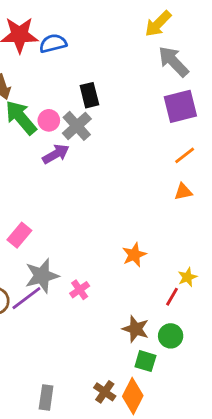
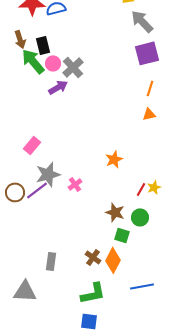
black rectangle: (89, 95) -> (43, 45), moved
orange line: (185, 155) -> (150, 88), turned -35
yellow star: (187, 277) -> (154, 187), moved

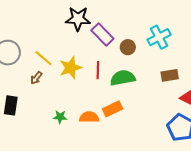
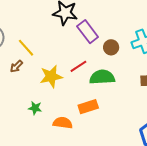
yellow star: (70, 68) -> (51, 76), moved
red line: (98, 70) -> (78, 66), turned 48
orange semicircle: (89, 117) -> (63, 123), moved

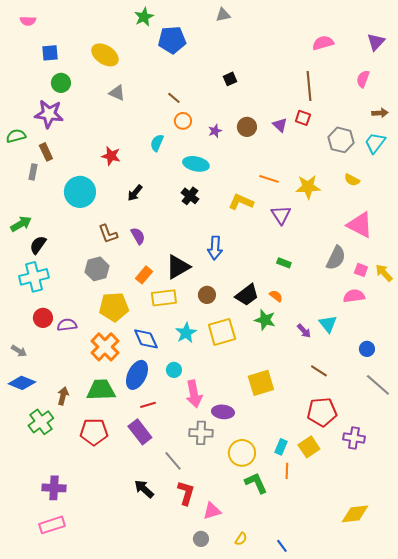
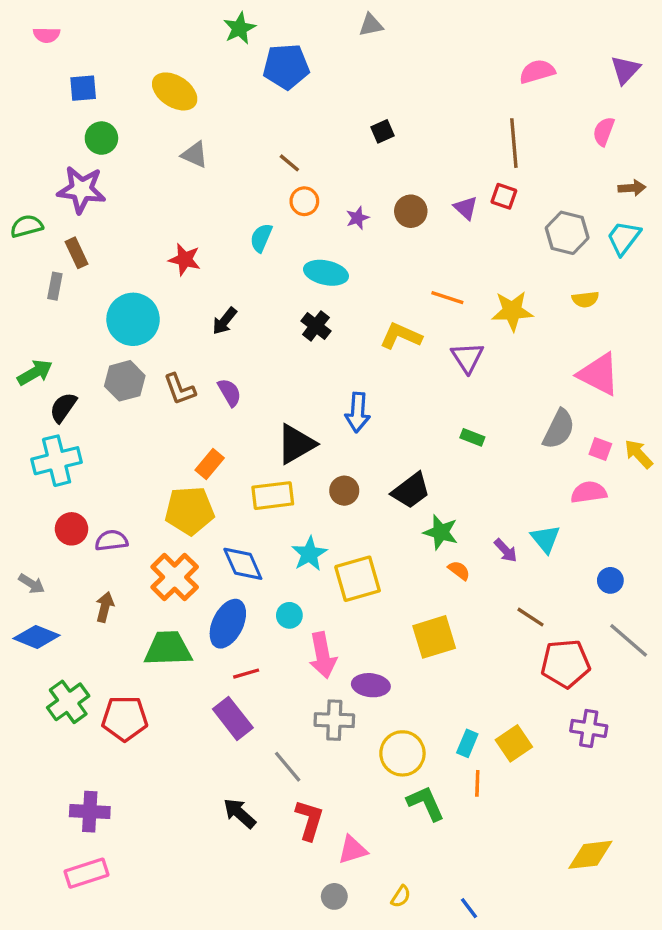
yellow semicircle: (352, 180) -> (585, 299), turned -35
gray hexagon: (97, 269) -> (125, 381), moved
orange rectangle: (144, 275) -> (210, 464), moved
orange semicircle: (276, 296) -> (459, 570), moved
yellow square: (222, 332) -> (358, 579), moved
brown arrow: (63, 396) -> (105, 607), moved
red pentagon: (322, 412) -> (565, 664), moved
red pentagon: (94, 432) -> (125, 718), moved

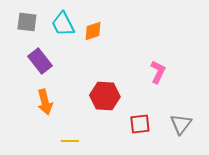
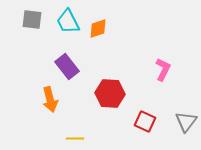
purple rectangle: (40, 61) -> (67, 66), moved
red square: (140, 124) -> (145, 122), turned 30

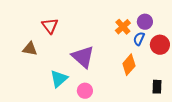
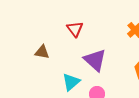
red triangle: (50, 26) -> (75, 29), moved

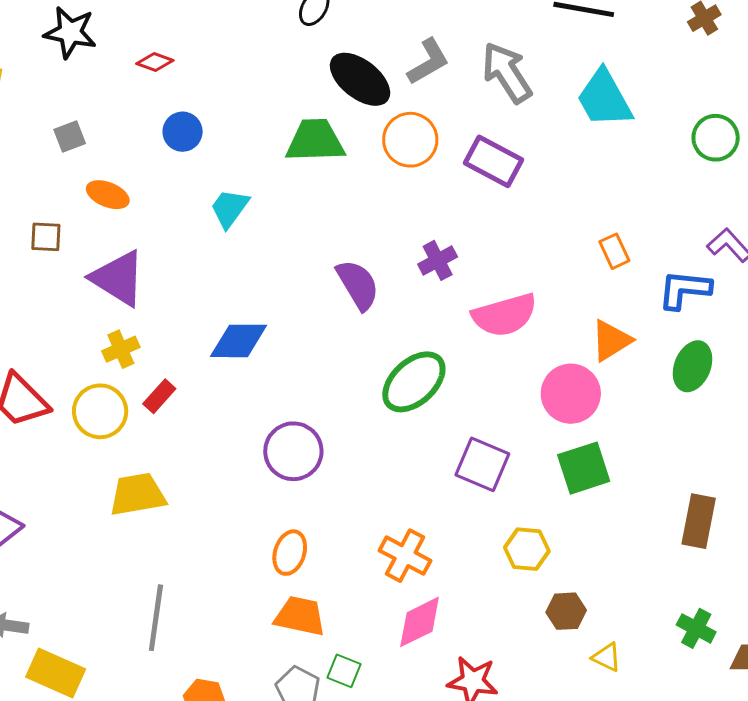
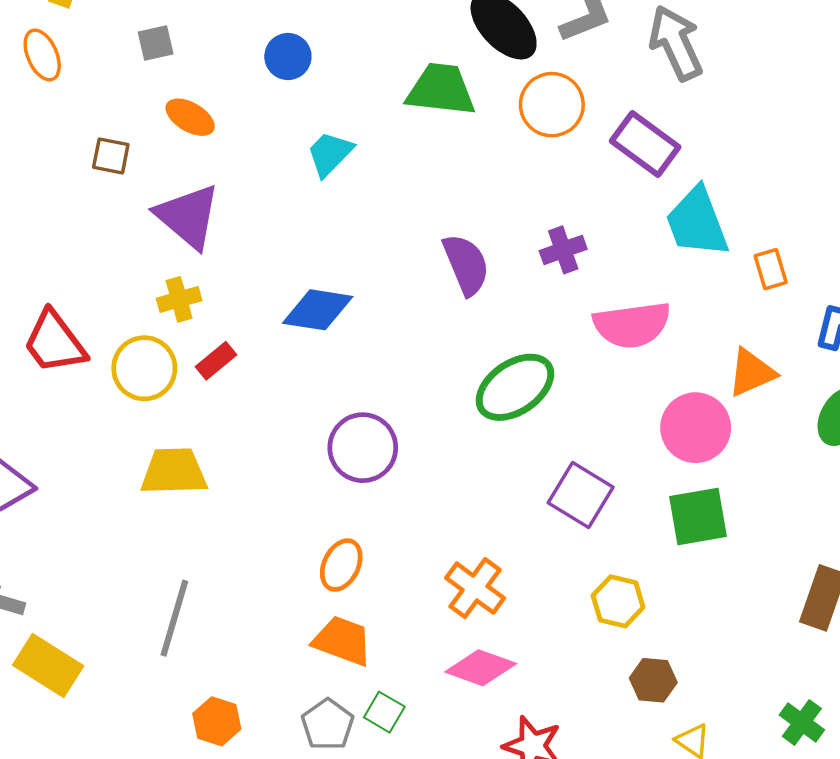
cyan trapezoid: (604, 99) -> (697, 222), moved
pink diamond: (420, 622) -> (481, 668), turned 38

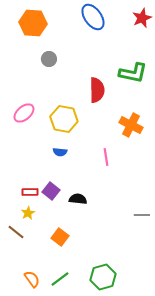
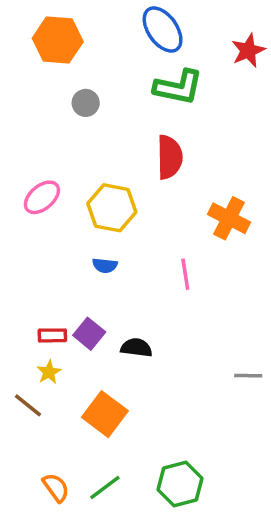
red star: (142, 18) -> (248, 50), moved
green L-shape: (133, 73) -> (178, 87), moved
orange square: (60, 237) -> (105, 414), size x1.4

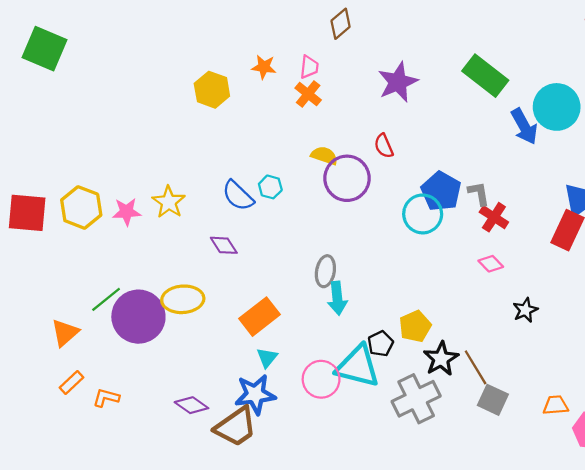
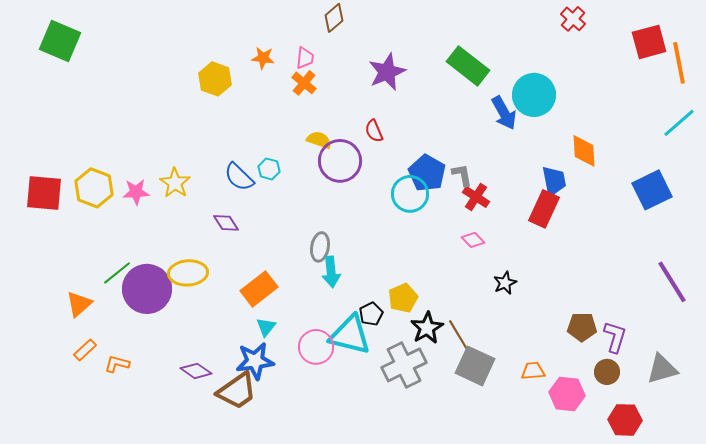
gray square: (493, 400) -> (475, 366), size x1.4

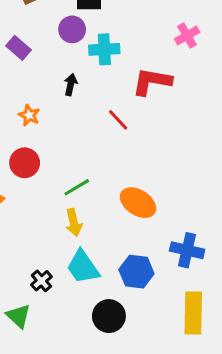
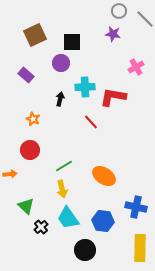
cyan cross: (104, 49) -> (85, 87), moved
green triangle: (18, 316) -> (26, 206), moved

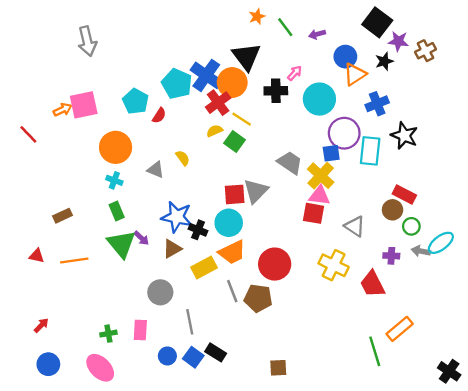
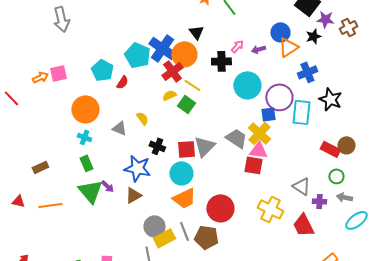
purple arrow: (317, 34) -> (258, 49), moved
black triangle: (246, 57) -> (196, 32), size x0.6
cyan circle: (319, 99) -> (247, 85), moved
pink square: (84, 105) -> (58, 73), size x0.7
gray trapezoid: (290, 163) -> (236, 138), moved
brown circle: (393, 210) -> (346, 145), moved
gray triangle: (355, 226) -> (301, 186), moved
black cross: (198, 230) -> (157, 146), moved
cyan ellipse: (441, 243) -> (356, 220), moved
yellow rectangle: (204, 268) -> (164, 238), moved
gray circle: (160, 292) -> (154, 226), moved

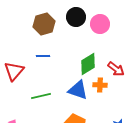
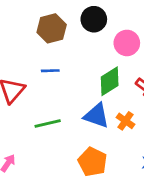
pink circle: (100, 24) -> (127, 43), moved
orange cross: (100, 85) -> (125, 121), moved, turned 32

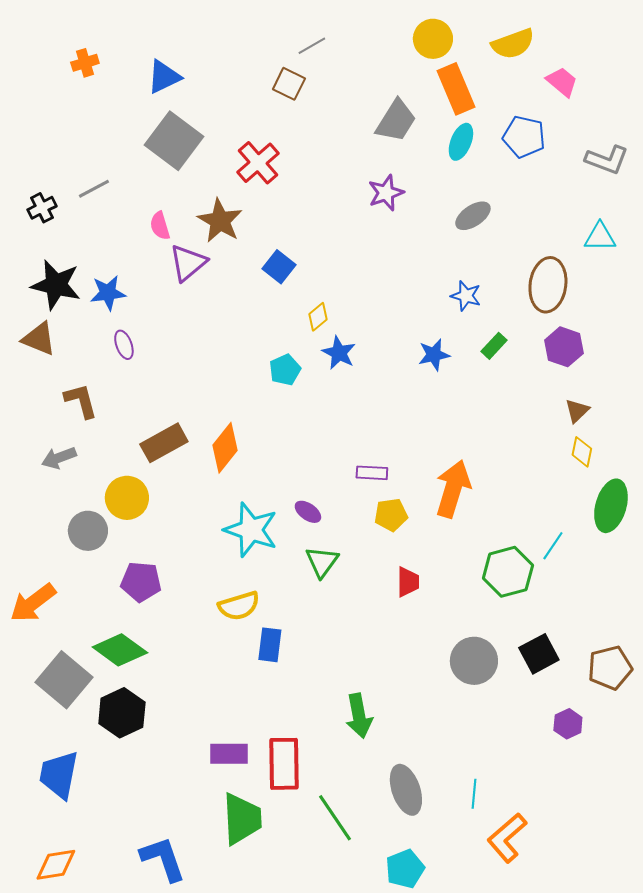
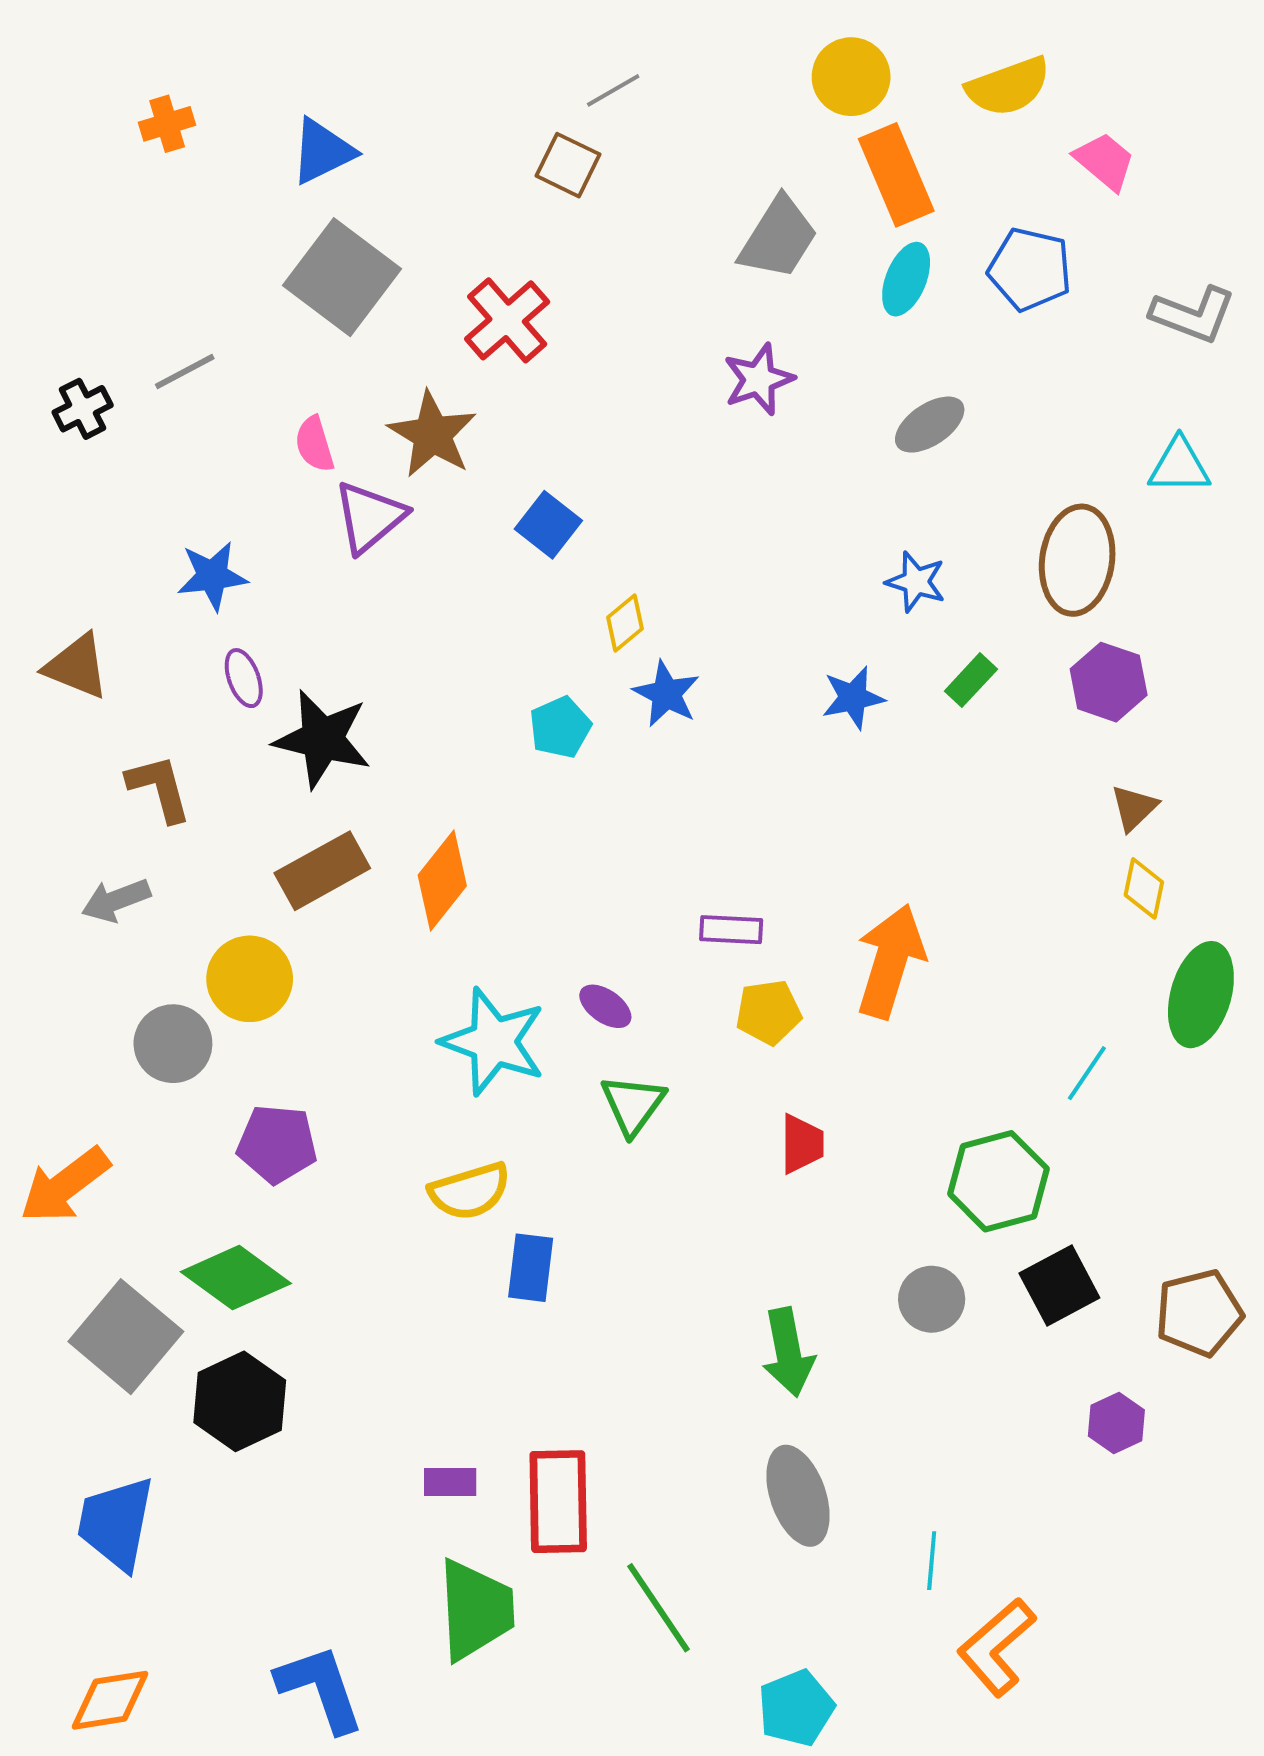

PROBLEM TO SOLVE: Would you write out exactly the lines of the data from the one holding "cyan trapezoid: (604, 99)" to the final line, both included, with pictures left out?

OUTPUT OF THE TASK:
cyan trapezoid: (604, 99) -> (697, 222), moved
pink diamond: (420, 622) -> (481, 668), turned 38

red star: (142, 18) -> (248, 50), moved
green L-shape: (133, 73) -> (178, 87), moved
orange square: (60, 237) -> (105, 414), size x1.4

gray square: (493, 400) -> (475, 366), size x1.4

cyan cross: (104, 49) -> (85, 87), moved
green triangle: (18, 316) -> (26, 206), moved

purple arrow: (317, 34) -> (258, 49), moved
black triangle: (246, 57) -> (196, 32), size x0.6
cyan circle: (319, 99) -> (247, 85), moved
pink square: (84, 105) -> (58, 73), size x0.7
gray trapezoid: (290, 163) -> (236, 138), moved
brown circle: (393, 210) -> (346, 145), moved
gray triangle: (355, 226) -> (301, 186), moved
black cross: (198, 230) -> (157, 146), moved
cyan ellipse: (441, 243) -> (356, 220), moved
yellow rectangle: (204, 268) -> (164, 238), moved
gray circle: (160, 292) -> (154, 226), moved

pink circle: (100, 24) -> (127, 43), moved
orange cross: (100, 85) -> (125, 121), moved, turned 32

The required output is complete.